Task brief
Filter the entries for the word "minus". Copy each line that has it.
Data in this exercise Start Marker
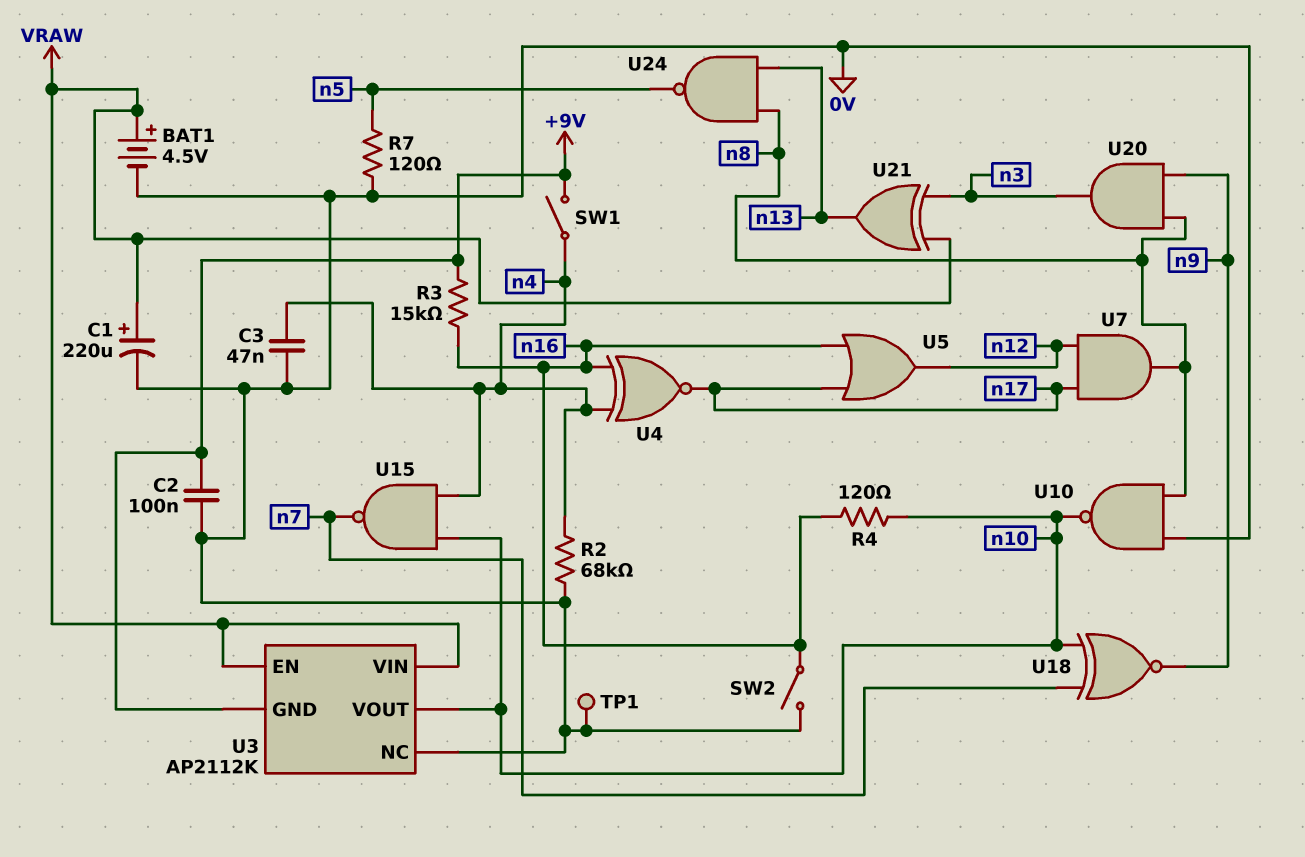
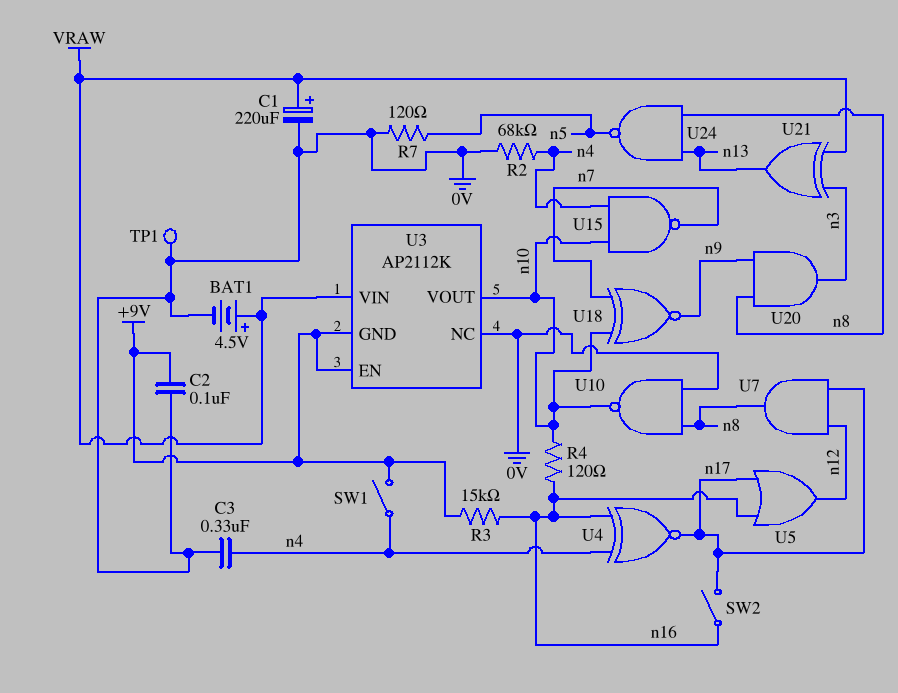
C3: 47nF (0V, n4) -> 330nF (0V, n4)
SW2: switch (0V, n16) -> switch (n16, n17)
U3 pin EN: VRAW -> +9V

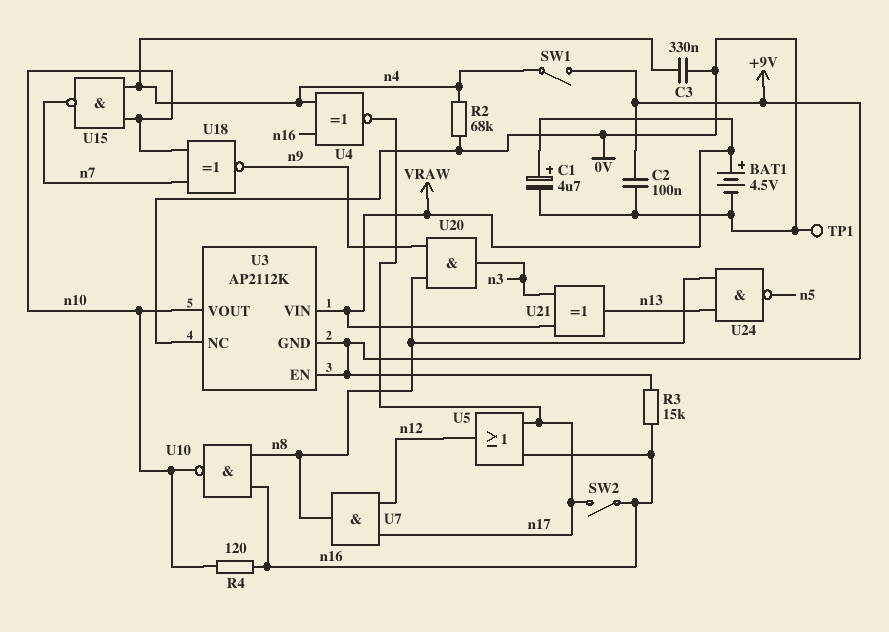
C1: 220uF (plus VRAW, minus 0V) -> 4.7uF (plus VRAW, minus 0V)
R7: 120 (0V, n5) -> none
U10: NAND (in 0V, in n8, out n10) -> NAND (in n8, in n16, out n10)

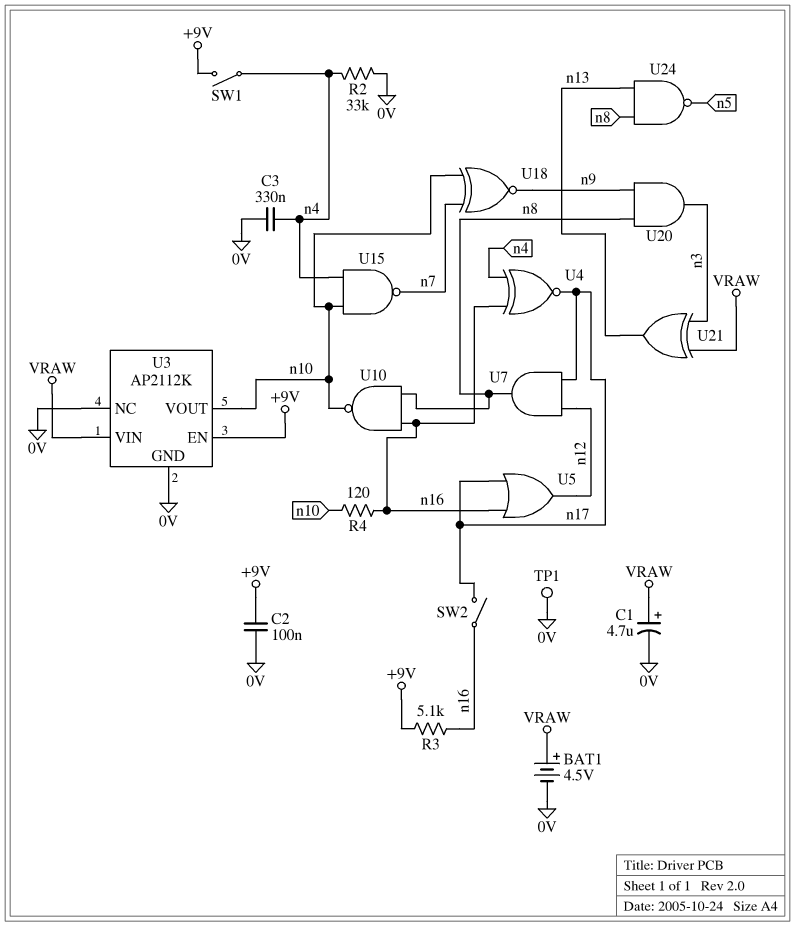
R2: 68k (0V, n4) -> 33k (0V, n4)
R3: 15k (+9V, n16) -> 5.1k (+9V, n16)
U3 pin GND: +9V -> 0V

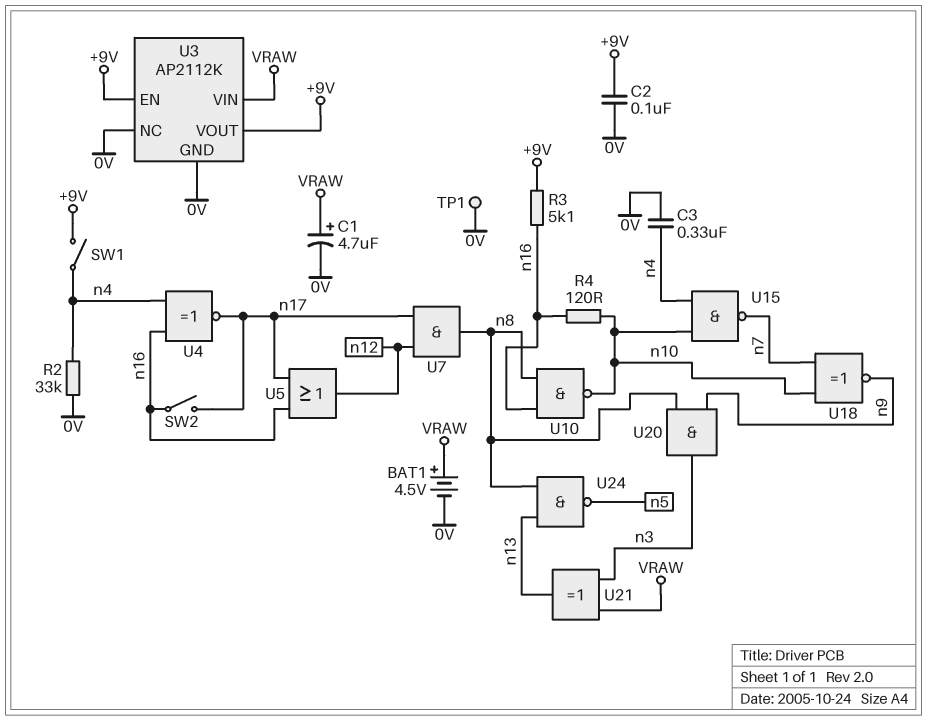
U3 pin VOUT: n10 -> +9V

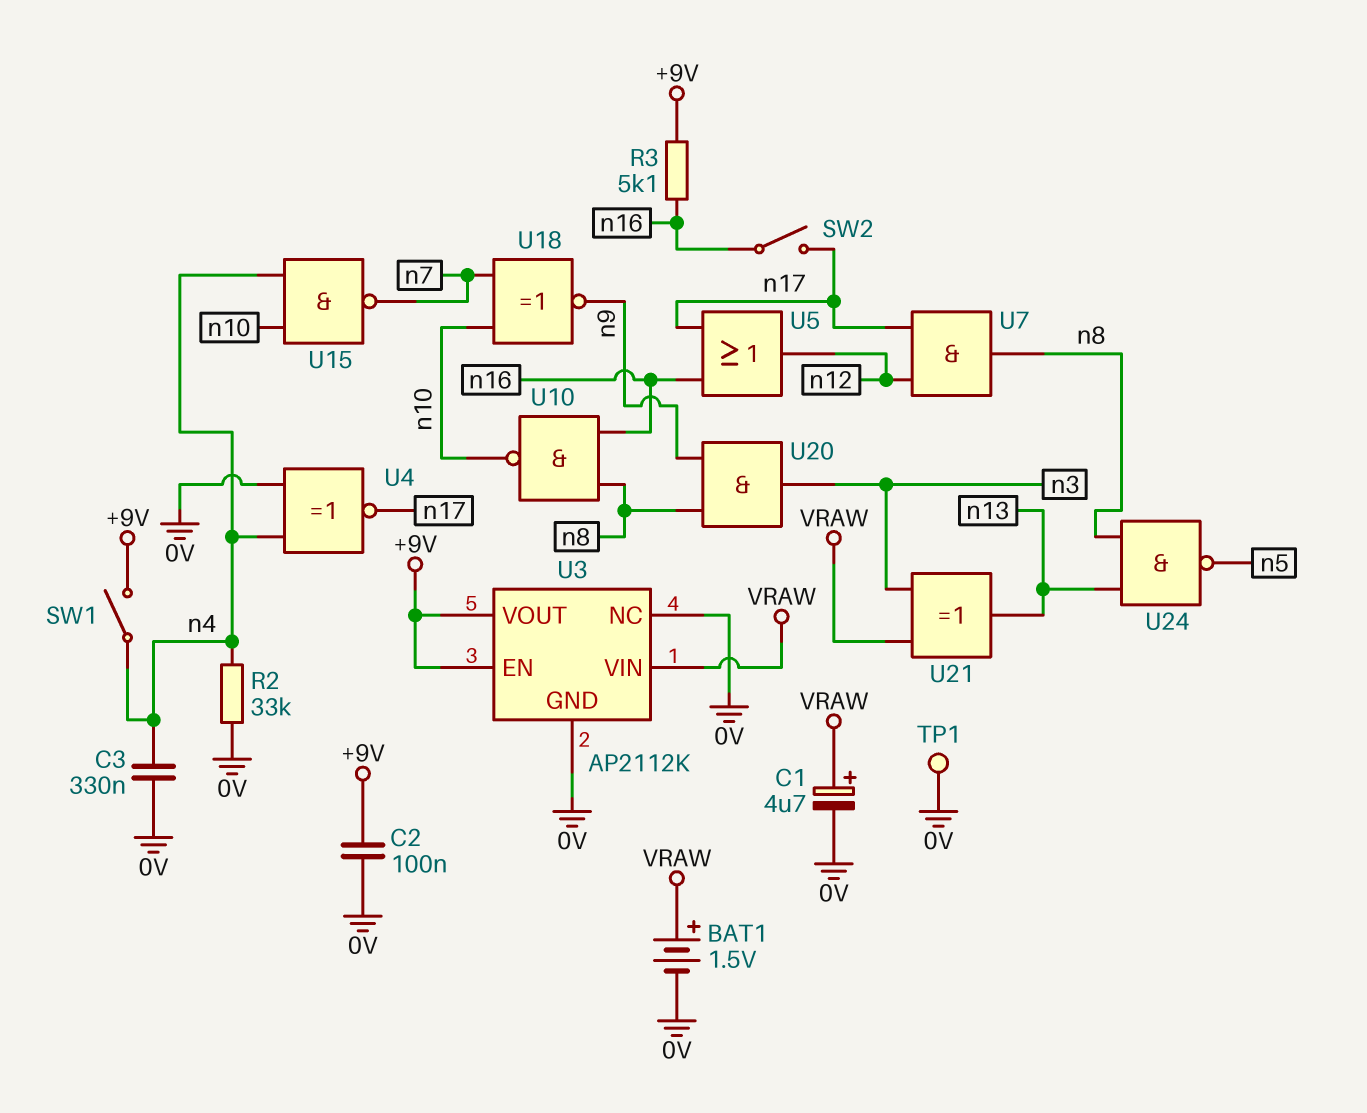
BAT1: 4.5V (plus VRAW, minus 0V) -> 1.5V (plus VRAW, minus 0V)
R4: 120 (n10, n16) -> none
U4: XNOR (in n4, in n16, out n17) -> XNOR (in 0V, in n4, out n17)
Data in this exercise End Marker
Answer to this exercise
C1: 220uF (plus VRAW, minus 0V) -> 4.7uF (plus VRAW, minus 0V)
BAT1: 4.5V (plus VRAW, minus 0V) -> 1.5V (plus VRAW, minus 0V)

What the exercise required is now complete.